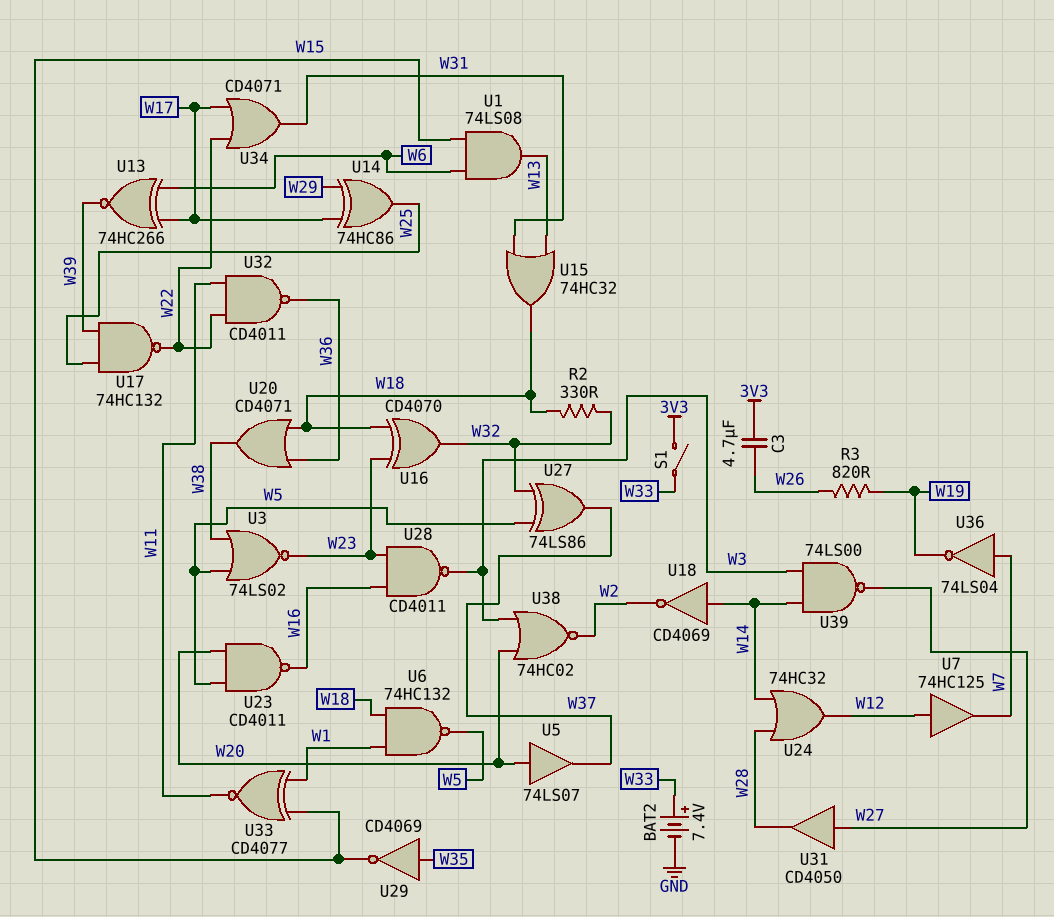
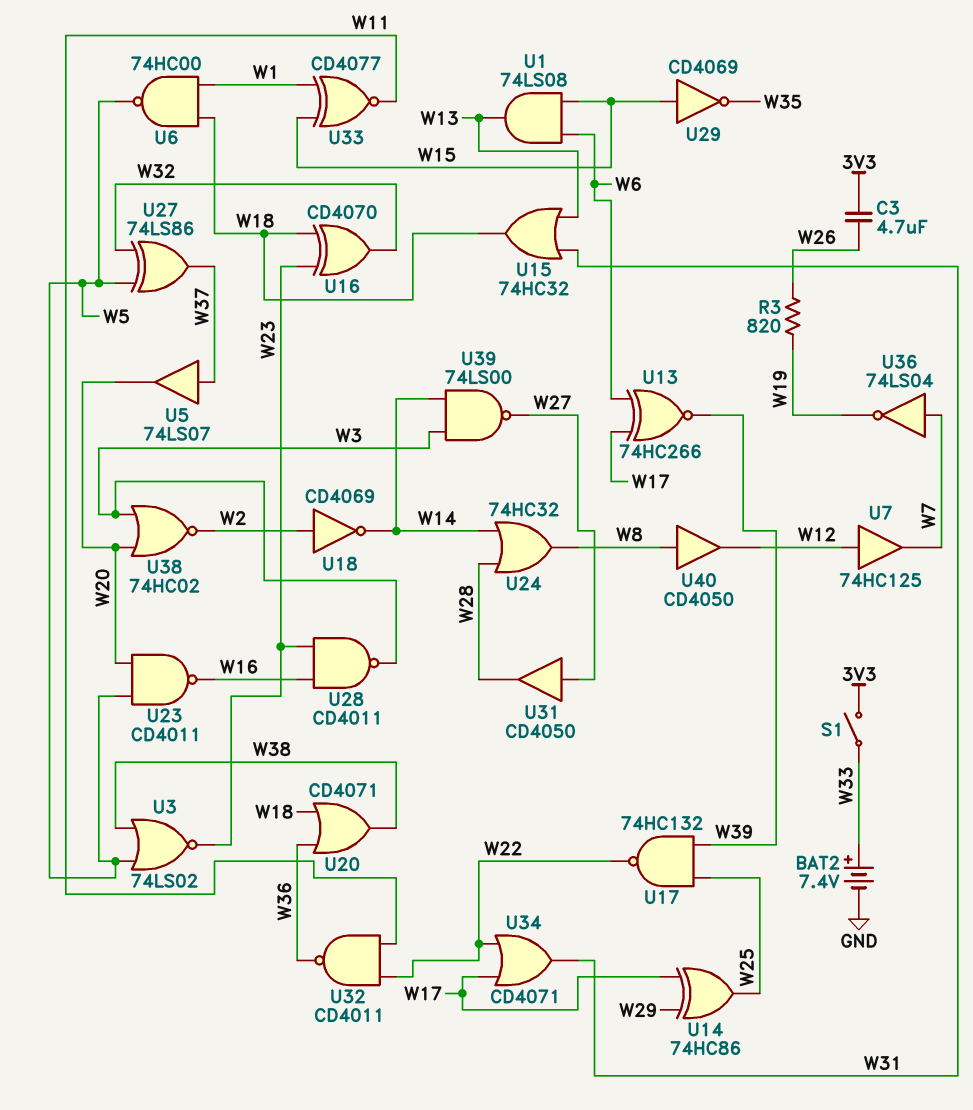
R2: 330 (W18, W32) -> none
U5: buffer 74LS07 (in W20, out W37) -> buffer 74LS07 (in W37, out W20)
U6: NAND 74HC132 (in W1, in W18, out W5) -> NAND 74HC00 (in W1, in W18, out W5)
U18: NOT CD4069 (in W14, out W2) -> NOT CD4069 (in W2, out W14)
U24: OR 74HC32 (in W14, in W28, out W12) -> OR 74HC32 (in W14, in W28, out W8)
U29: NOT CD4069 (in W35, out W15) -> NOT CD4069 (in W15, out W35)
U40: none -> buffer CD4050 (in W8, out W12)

-- -- --

» Task to complete
Copy every record exactly, but skip the pictures.

» Output below
R2: 330 (W18, W32) -> none
U5: buffer 74LS07 (in W20, out W37) -> buffer 74LS07 (in W37, out W20)
U6: NAND 74HC132 (in W1, in W18, out W5) -> NAND 74HC00 (in W1, in W18, out W5)
U18: NOT CD4069 (in W14, out W2) -> NOT CD4069 (in W2, out W14)
U24: OR 74HC32 (in W14, in W28, out W12) -> OR 74HC32 (in W14, in W28, out W8)
U29: NOT CD4069 (in W35, out W15) -> NOT CD4069 (in W15, out W35)
U40: none -> buffer CD4050 (in W8, out W12)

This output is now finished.